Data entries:
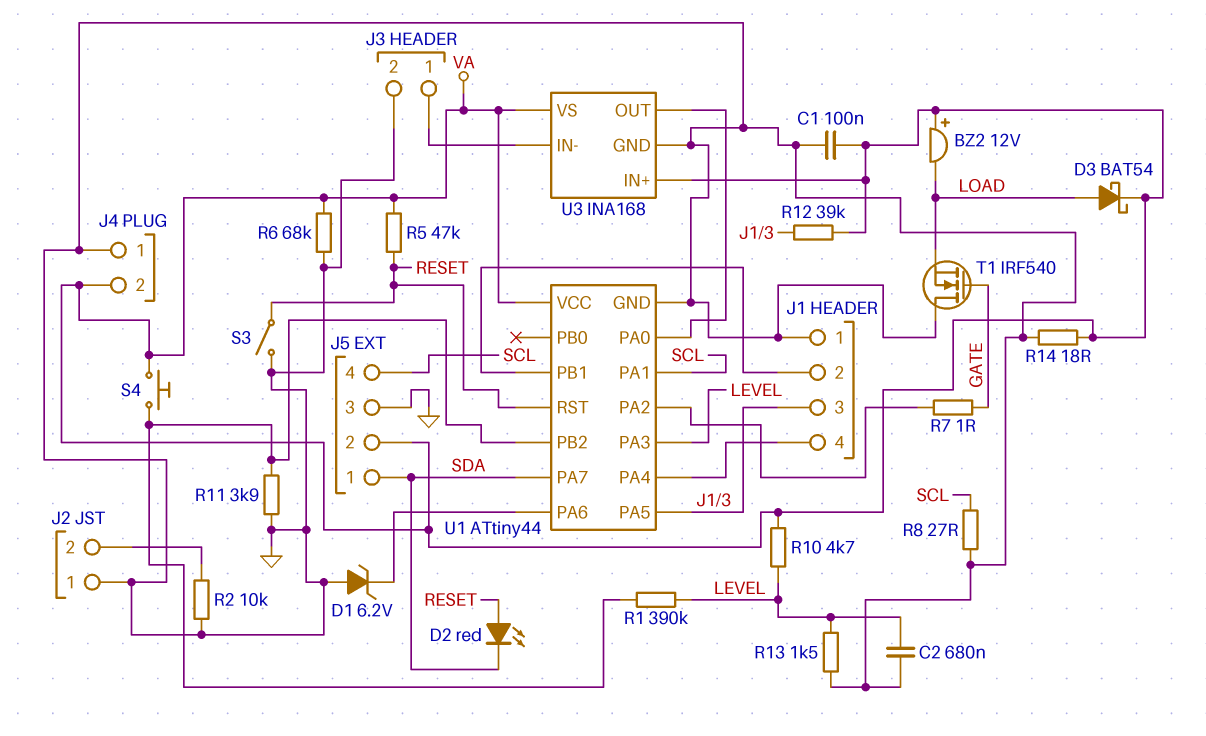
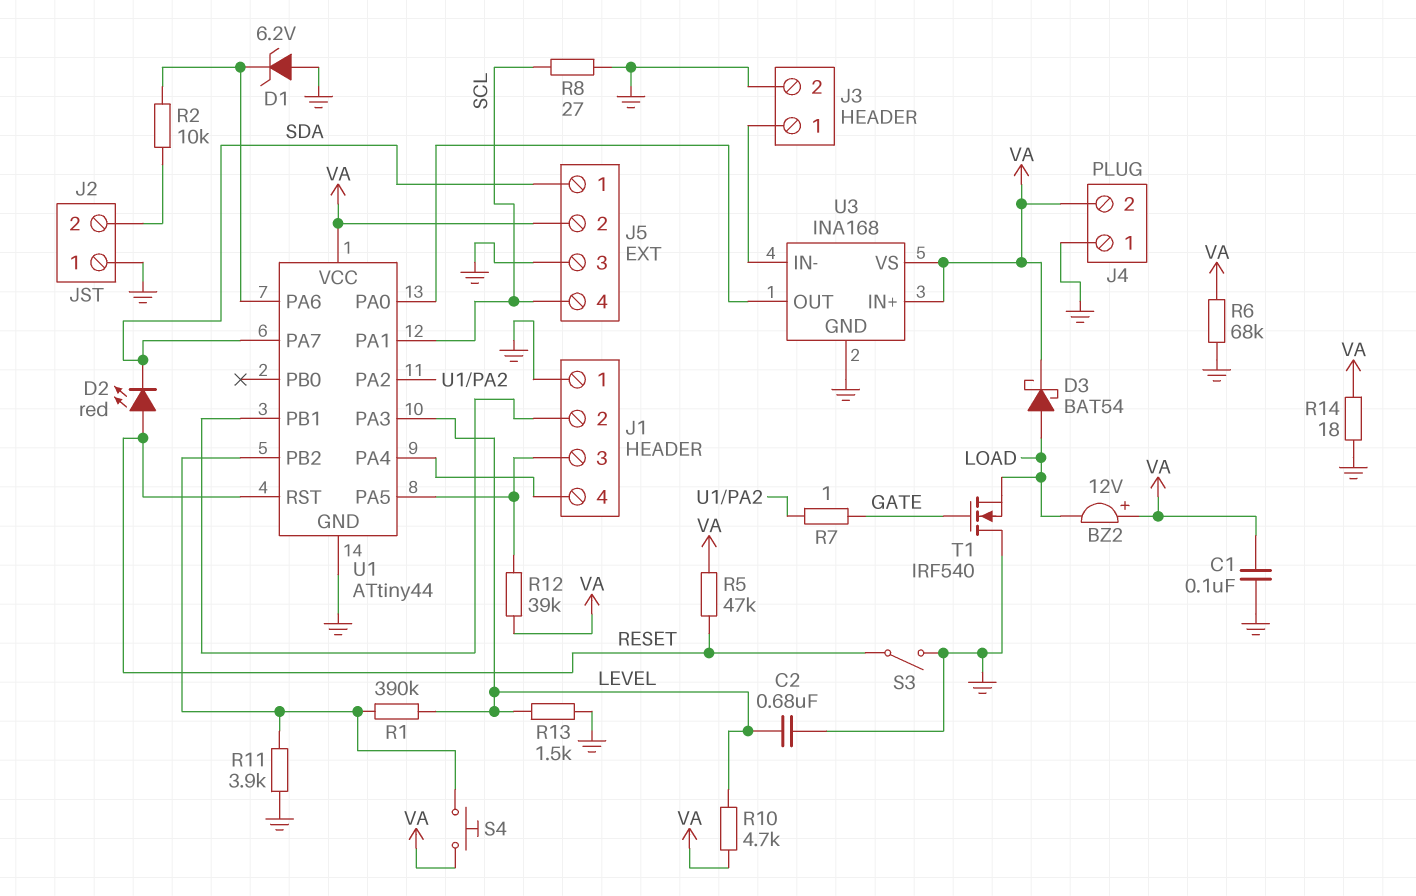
R2: 10k (GND, J2/2) -> 10k (J2/2, U1/PA6)

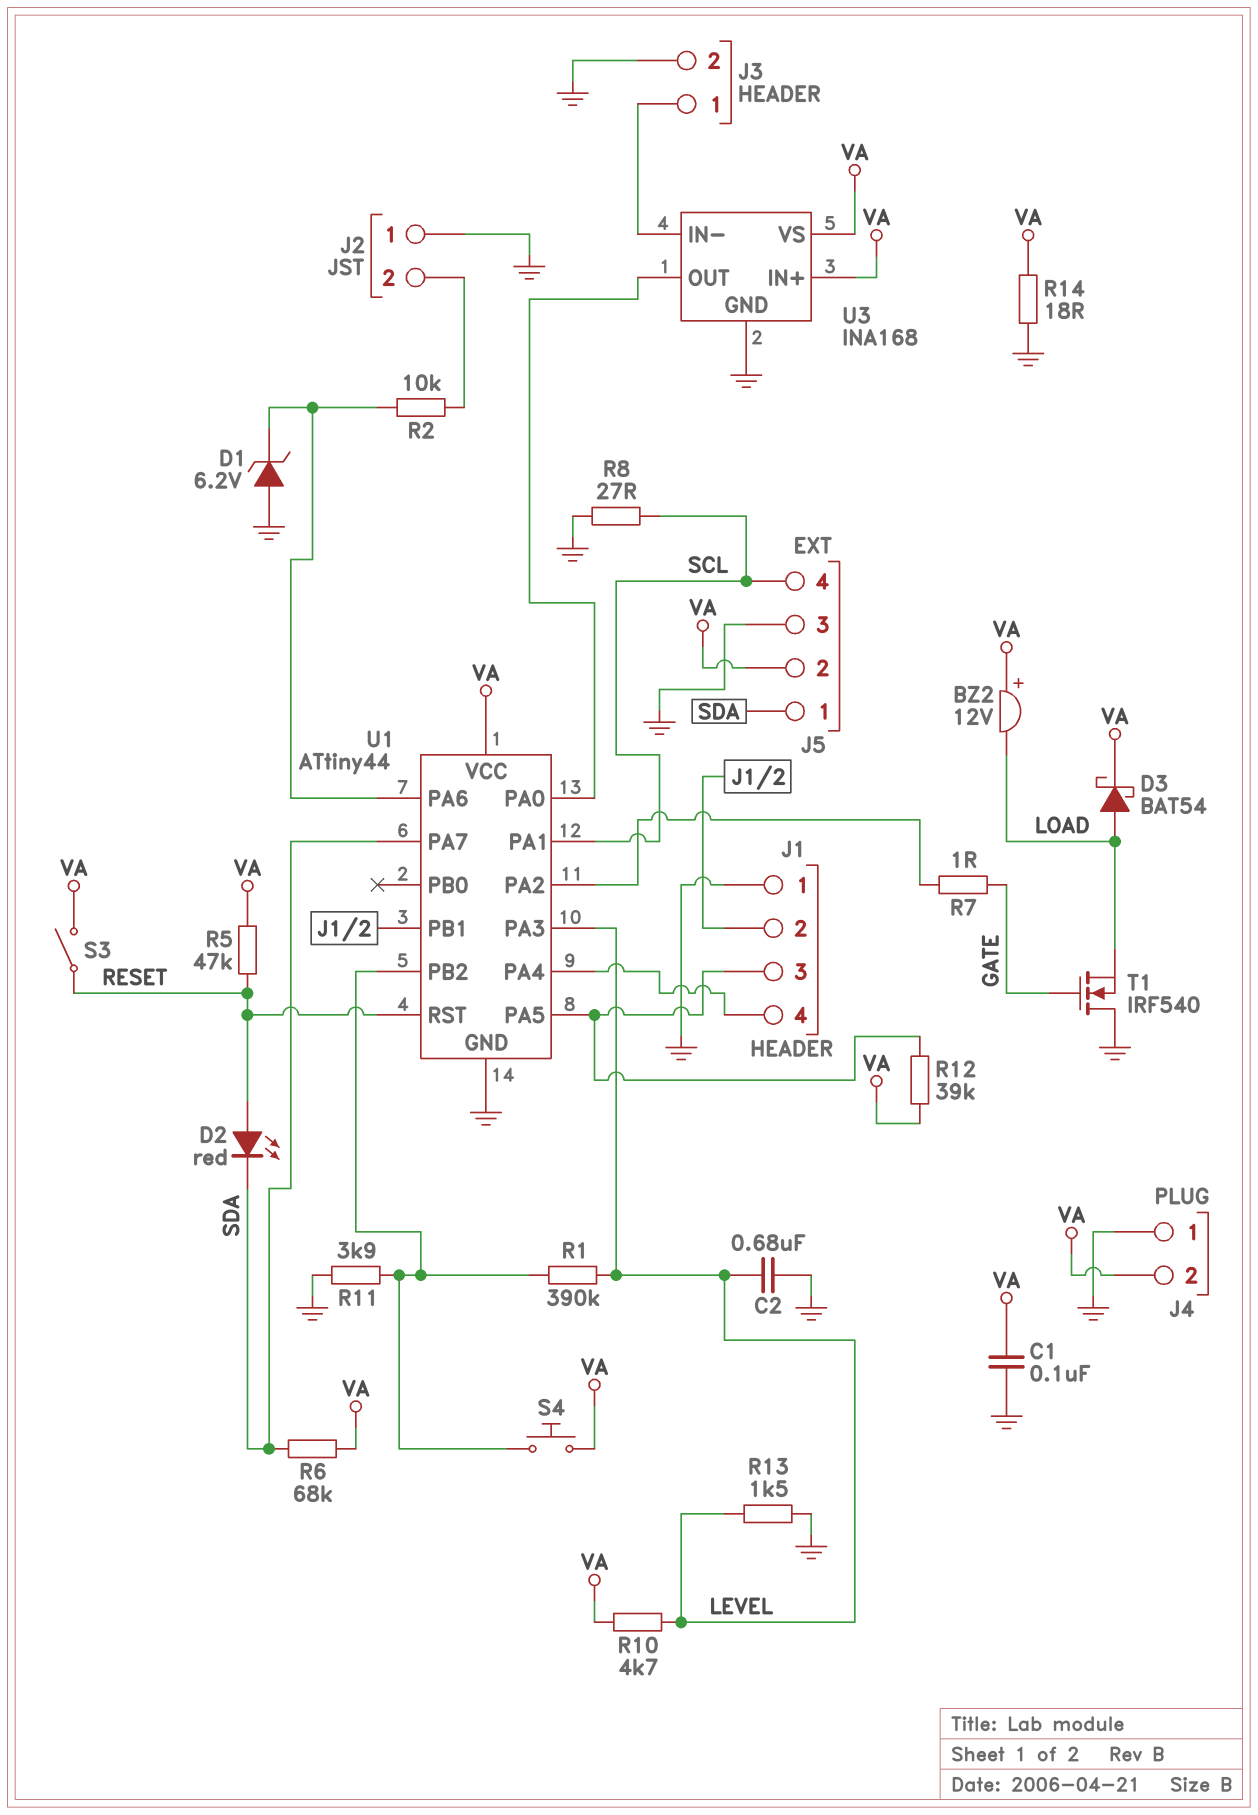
R6: 68k (GND, VA) -> 68k (SDA, VA)
S3: switch (GND, RESET) -> switch (RESET, VA)

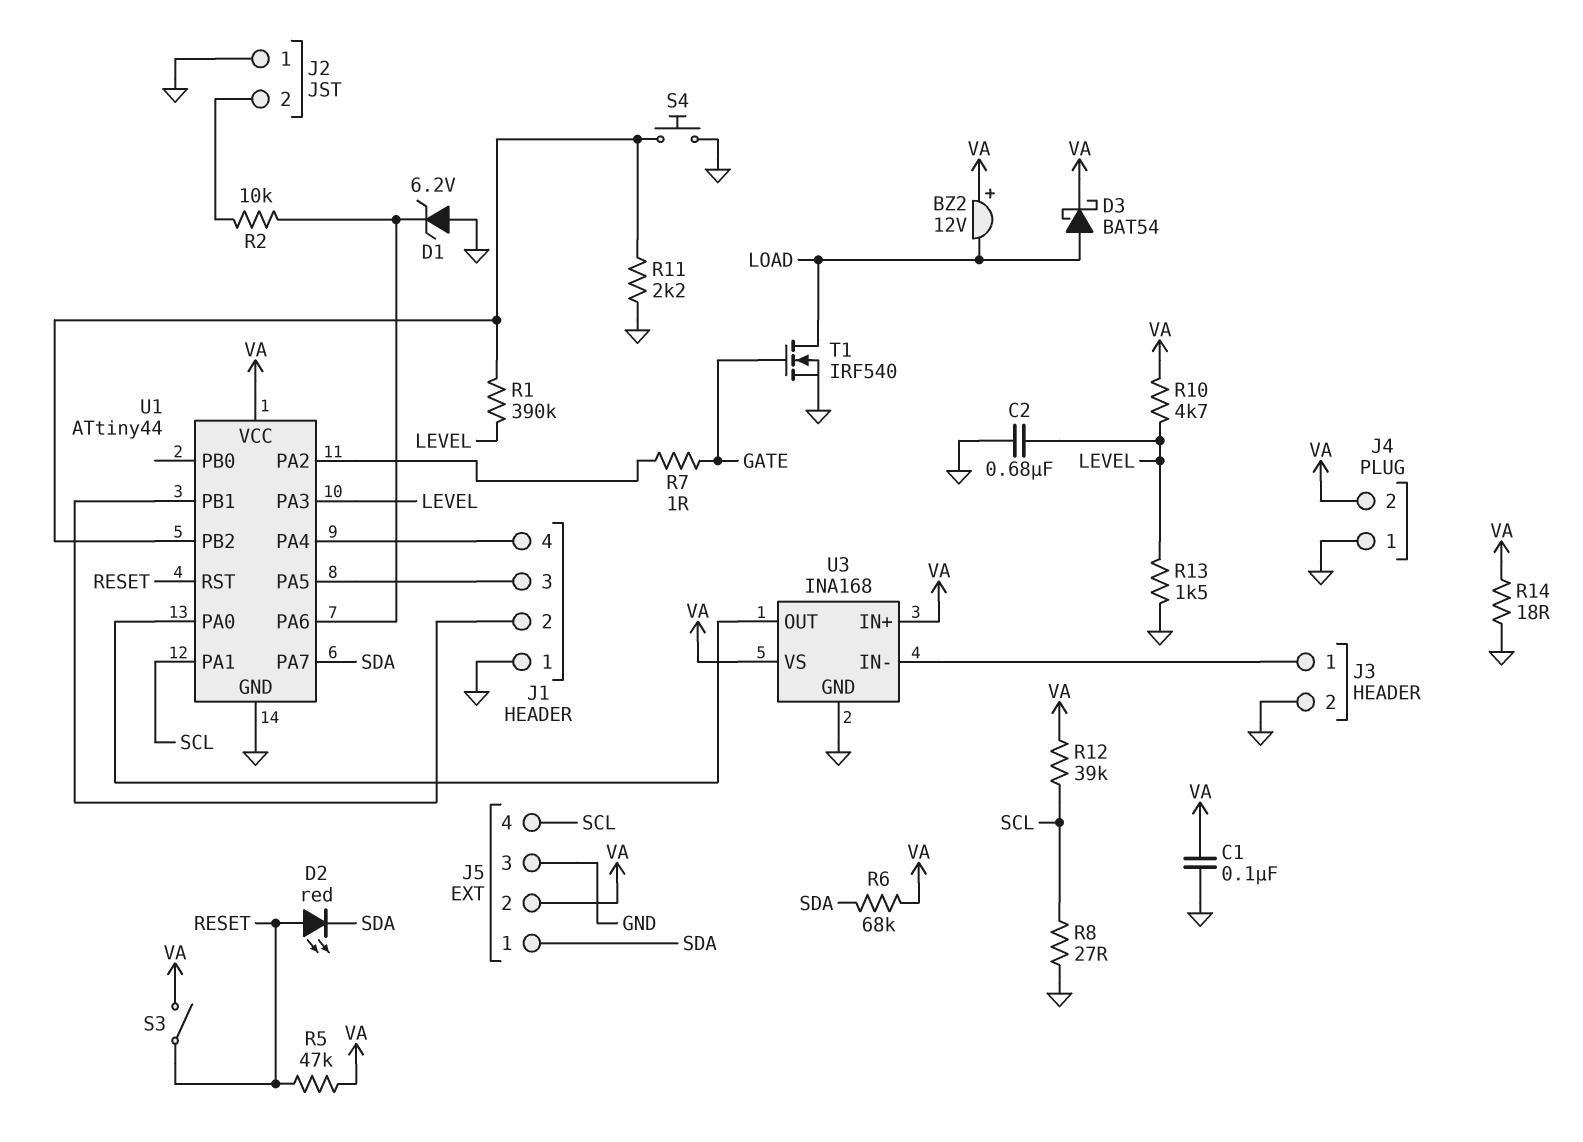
R11: 3.9k (GND, U1/PB2) -> 2.2k (GND, U1/PB2)
R12: 39k (J1/3, VA) -> 39k (SCL, VA)
S4: button (U1/PB2, VA) -> button (GND, U1/PB2)
T1: NMOS IRF540 (G GATE, D GND, S LOAD) -> NMOS IRF540 (G GATE, D LOAD, S GND)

Problem description: Your task is to return every entry exactly as it was written, with the pictures removed.

Exercise result:
R2: 10k (GND, J2/2) -> 10k (J2/2, U1/PA6)

R6: 68k (GND, VA) -> 68k (SDA, VA)
S3: switch (GND, RESET) -> switch (RESET, VA)

R11: 3.9k (GND, U1/PB2) -> 2.2k (GND, U1/PB2)
R12: 39k (J1/3, VA) -> 39k (SCL, VA)
S4: button (U1/PB2, VA) -> button (GND, U1/PB2)
T1: NMOS IRF540 (G GATE, D GND, S LOAD) -> NMOS IRF540 (G GATE, D LOAD, S GND)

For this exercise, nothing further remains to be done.